-------- Data shown
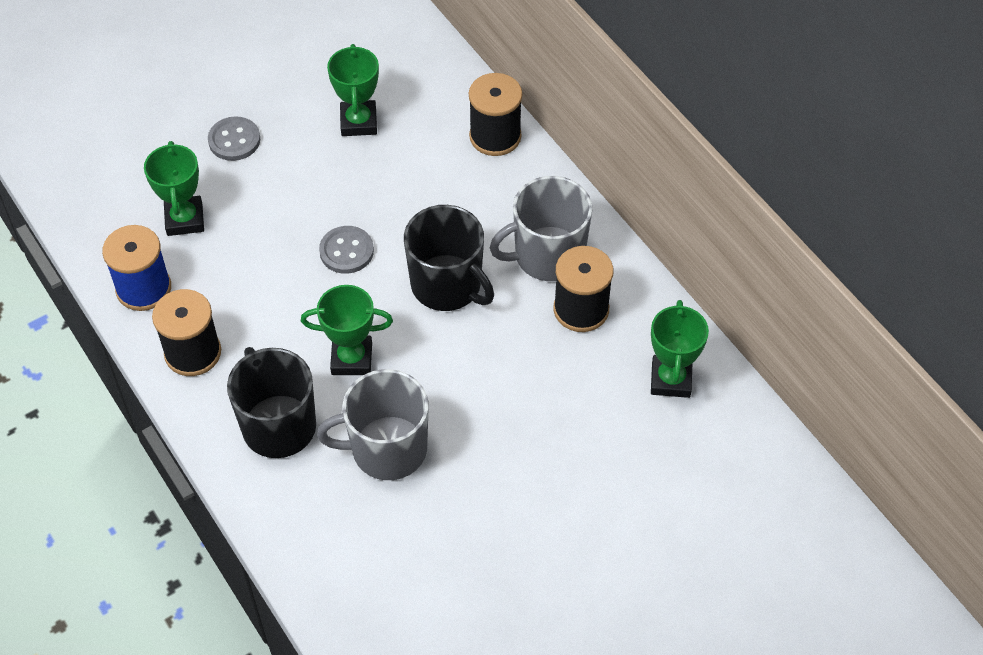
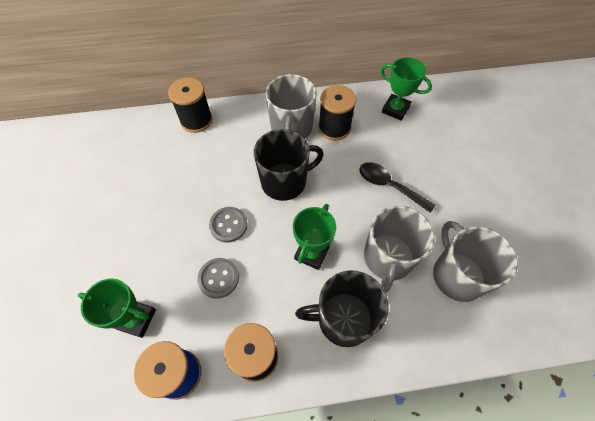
camera: 65 degrees left, 5 degrees up
grey button [208,116,260,161] -> grey button moved to [197,258,239,299]
green trophy [327,44,379,136] -> none
none -> black spoon [359,162,435,213]
none -> grey mug [433,221,518,302]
----------------
■ **Work instruction**
Above are the records; report each line in them that includes the word "none".

■ **Your response**
green trophy [327,44,379,136] -> none
none -> black spoon [359,162,435,213]
none -> grey mug [433,221,518,302]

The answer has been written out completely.